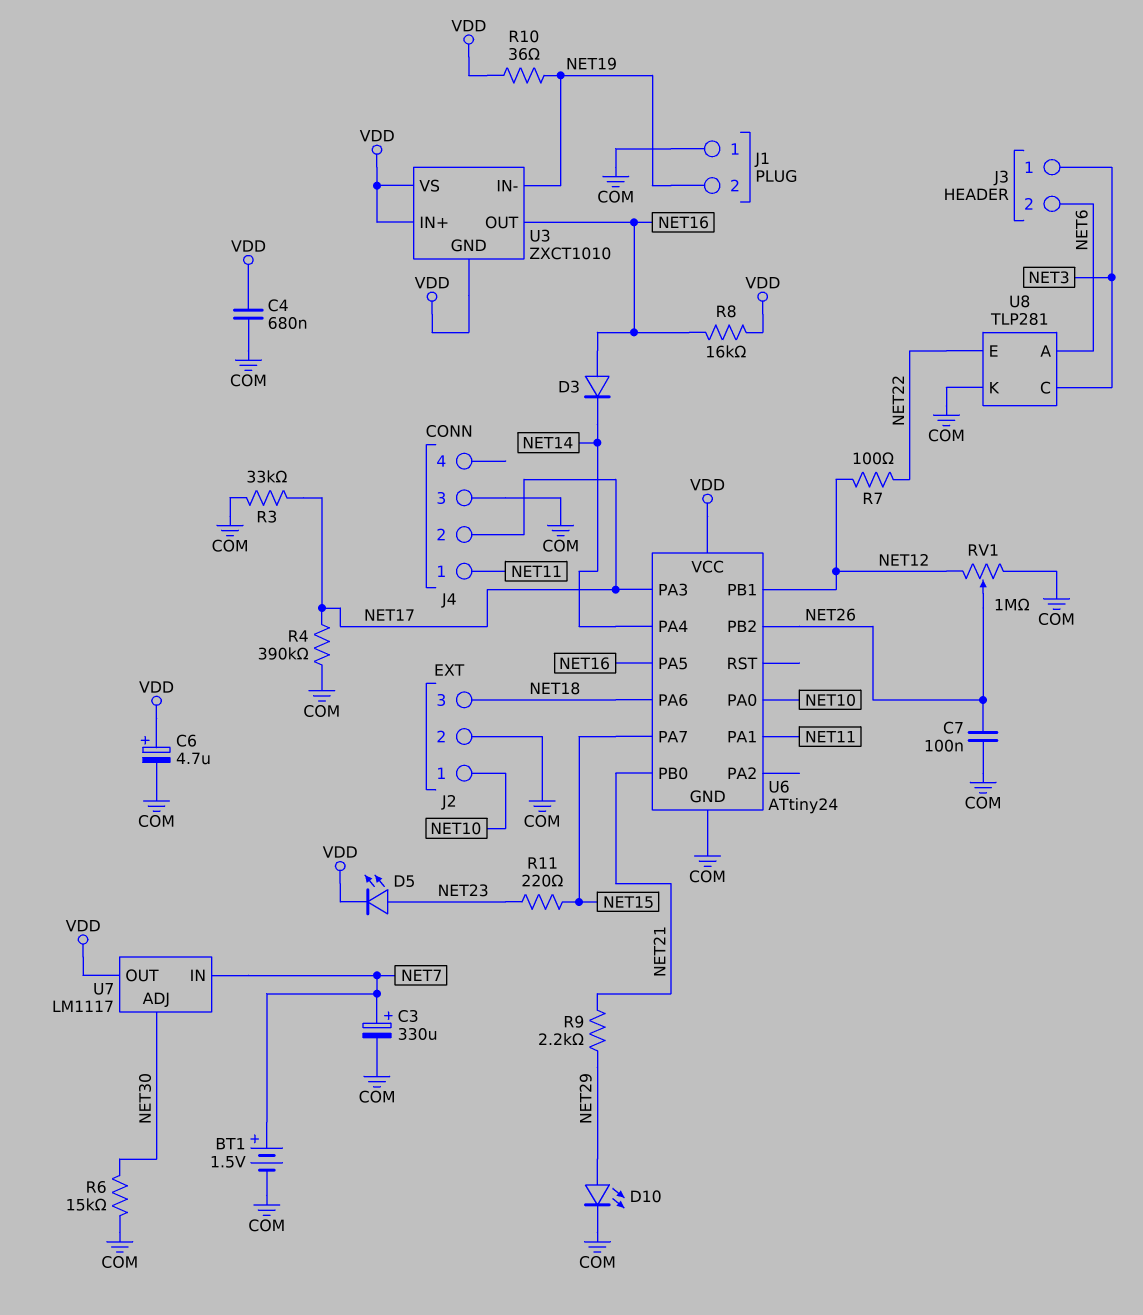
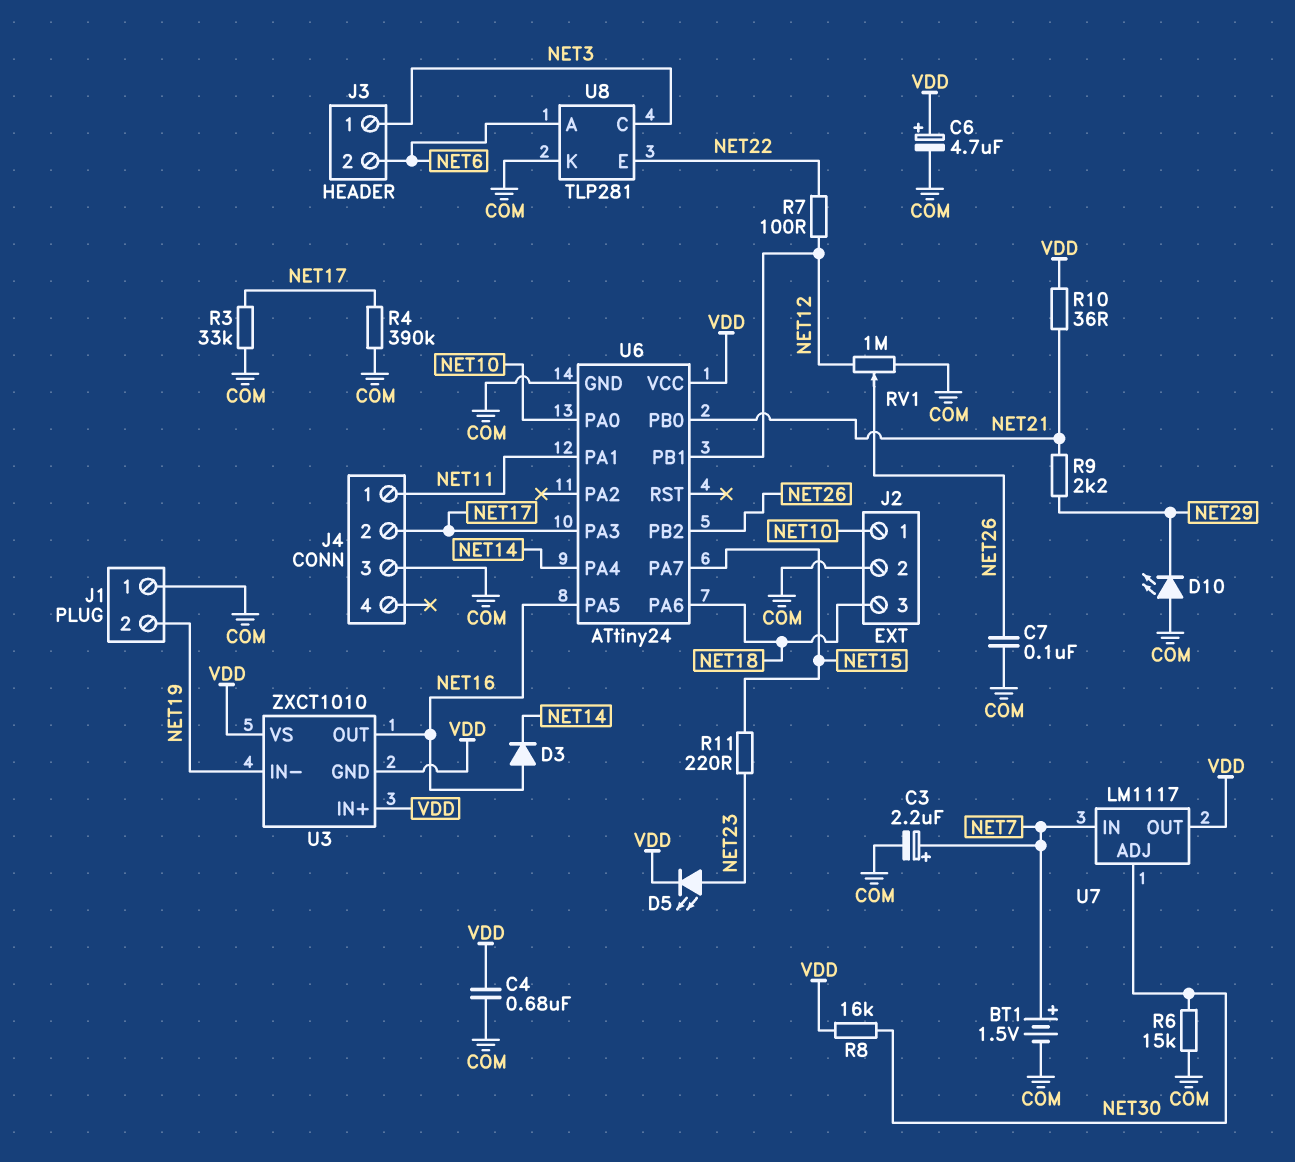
C3: 330uF (plus NET7, minus COM) -> 2.2uF (plus NET7, minus COM)
D10: LED (A NET29, K COM) -> LED (A COM, K NET29)
R8: 16k (NET16, VDD) -> 16k (NET30, VDD)
R10: 36 (NET19, VDD) -> 36 (NET21, VDD)

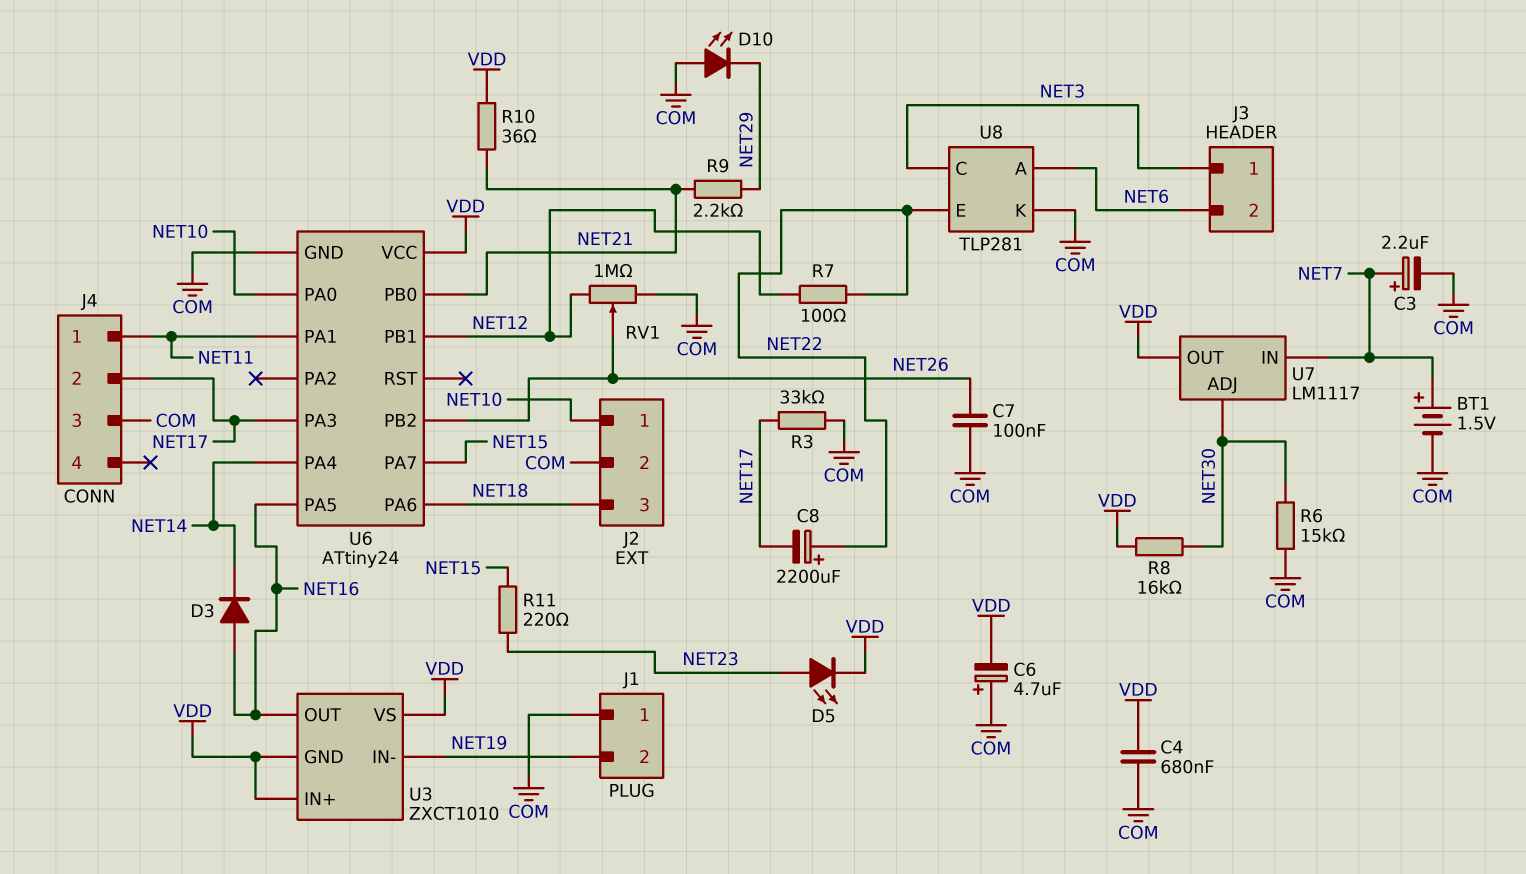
C6: 4.7uF (plus VDD, minus COM) -> 4.7uF (plus COM, minus VDD)
C8: none -> 2200uF (plus NET22, minus NET17)
R4: 390k (COM, NET17) -> none

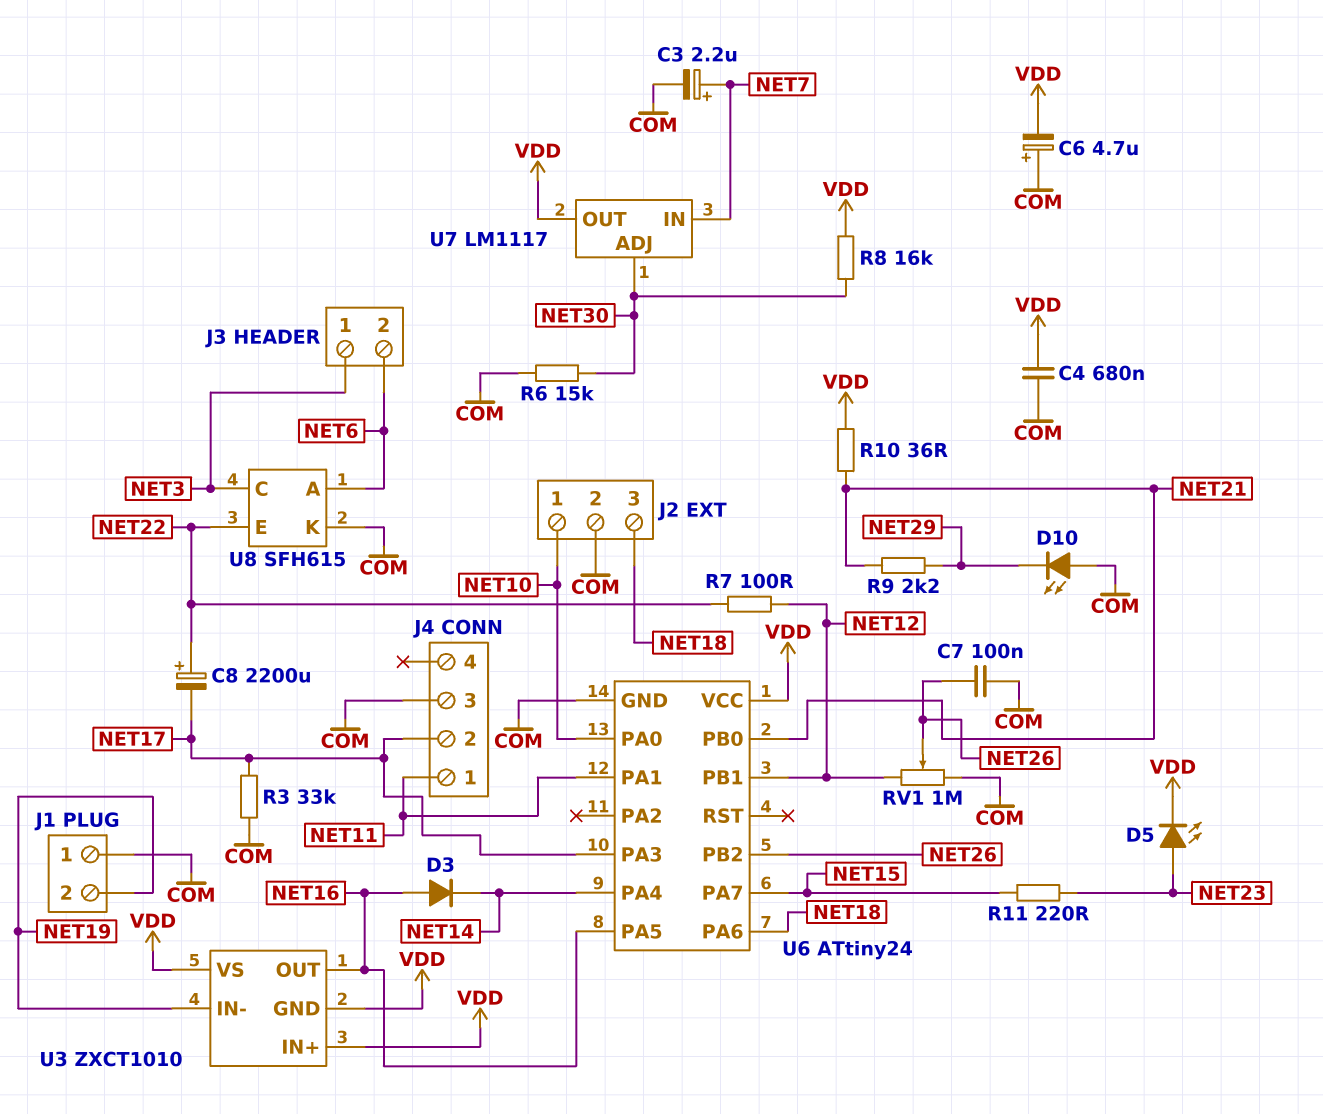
BT1: 1.5V (plus NET7, minus COM) -> none
U8: TLP281 -> SFH615

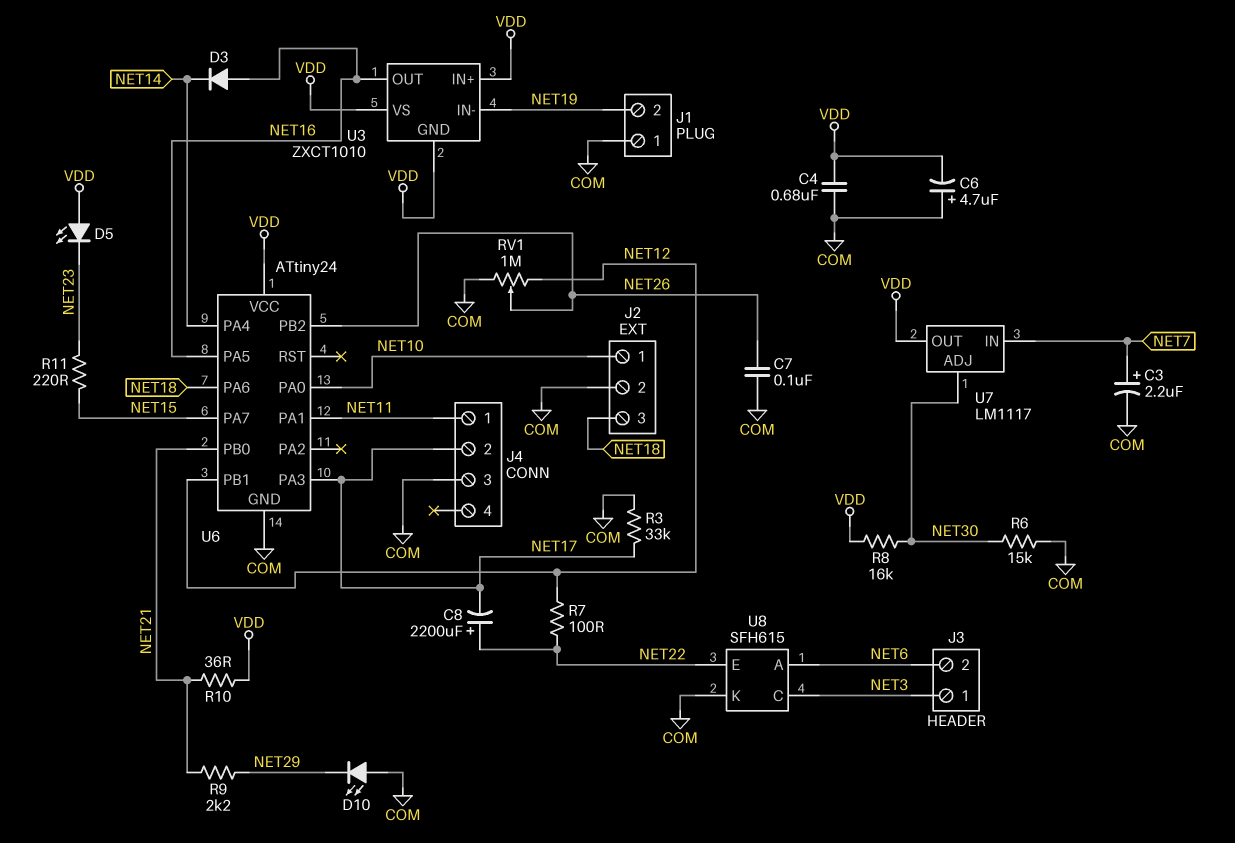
D5: LED (A NET23, K VDD) -> LED (A VDD, K NET23)

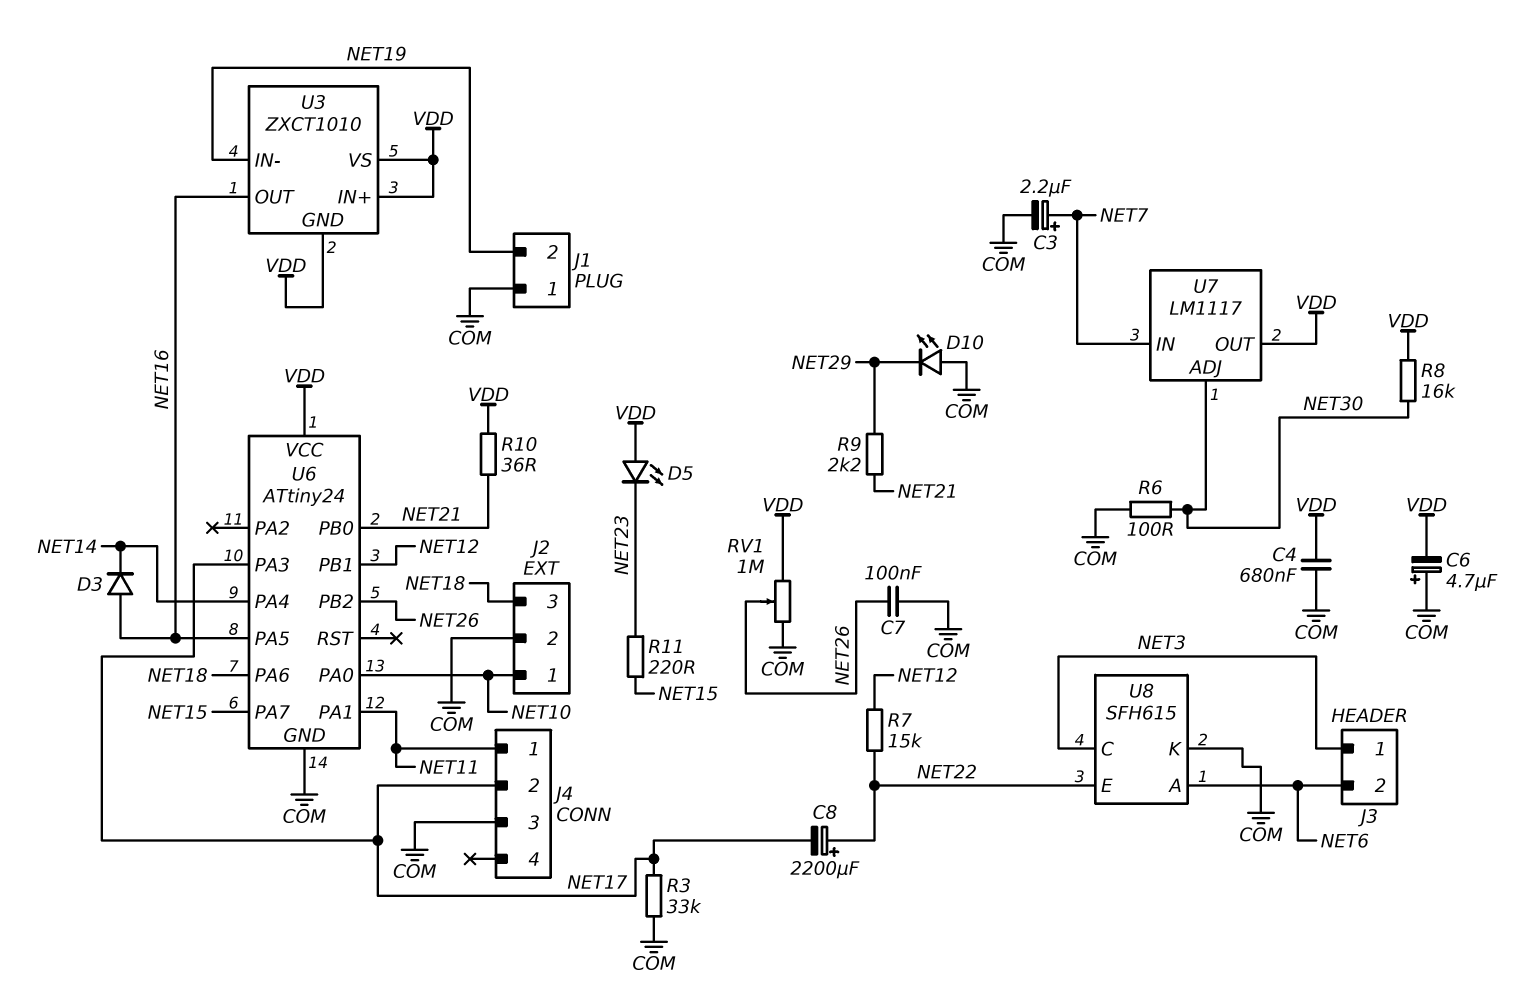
R6: 15k (COM, NET30) -> 100 (COM, NET30)
R7: 100 (NET12, NET22) -> 15k (NET12, NET22)
RV1: 1M (COM, NET12, wiper NET26) -> 1M (COM, VDD, wiper NET26)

════════

* **Assignment**
Starting at the line that contains "C8: none -> 2200uF (plus NET22, minus NET17)", restate every line through the end of the records exactly as written, but leave the pictures out.

* **Exercise solution**
C8: none -> 2200uF (plus NET22, minus NET17)
R4: 390k (COM, NET17) -> none

BT1: 1.5V (plus NET7, minus COM) -> none
U8: TLP281 -> SFH615

D5: LED (A NET23, K VDD) -> LED (A VDD, K NET23)

R6: 15k (COM, NET30) -> 100 (COM, NET30)
R7: 100 (NET12, NET22) -> 15k (NET12, NET22)
RV1: 1M (COM, NET12, wiper NET26) -> 1M (COM, VDD, wiper NET26)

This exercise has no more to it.